## EXERCISE BRIEF
In the records below, take the line containing "none -> lime plate E4 level 1" and every line following it, and write them out exactly.

++++++

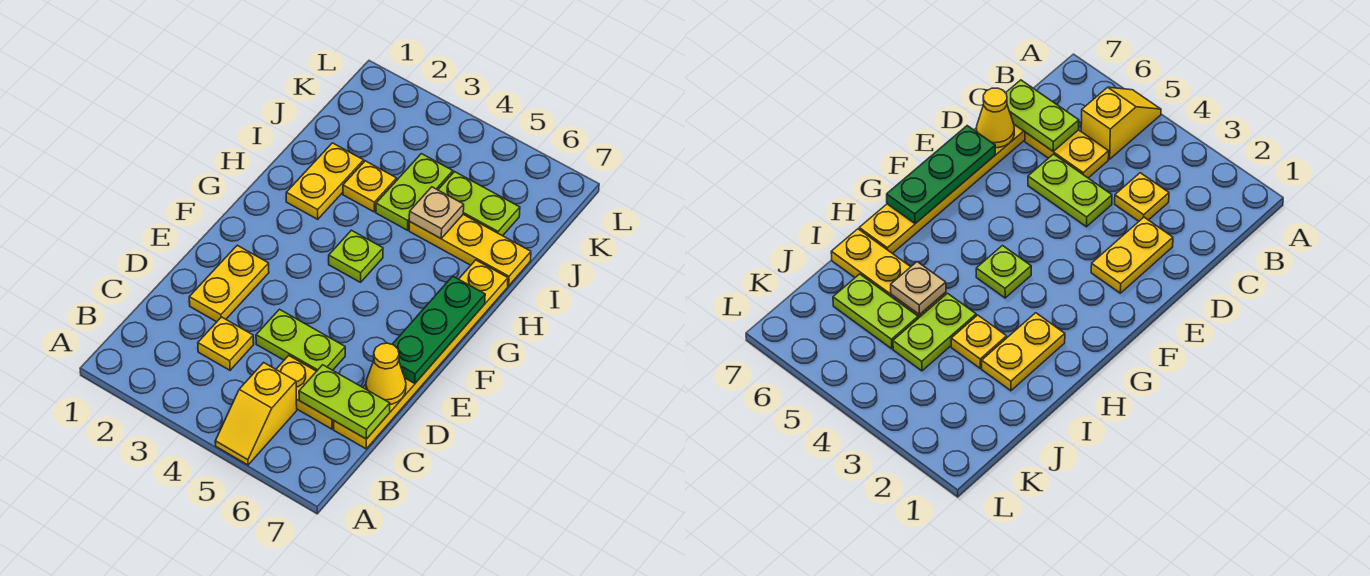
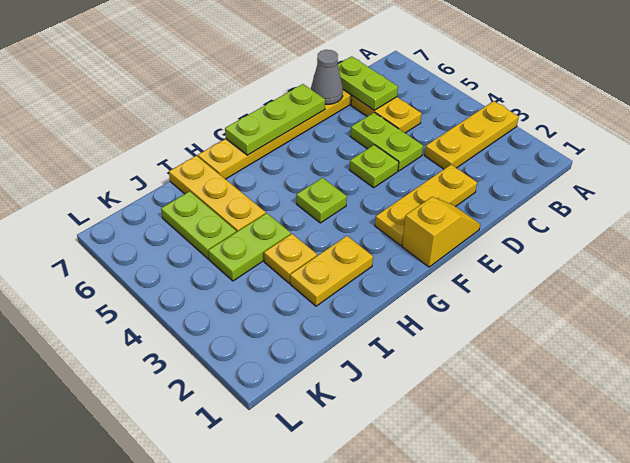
yellow slope A5:B5 level 1 top B -> yellow slope E1:F1 level 1 top F
yellow plate C3 level 1 -> yellow plate A3:C3 level 1
yellow plate D2:E2 level 1 -> yellow plate D2:F2 level 1
yellow cone D7 level 2 -> grey cone D7 level 2
none -> lime plate E4 level 1
green plate E7:G7 level 2 -> lime plate E7:G7 level 2
tan plate I5 level 2 -> none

++++++

## EXERCISE RESULT
none -> lime plate E4 level 1
green plate E7:G7 level 2 -> lime plate E7:G7 level 2
tan plate I5 level 2 -> none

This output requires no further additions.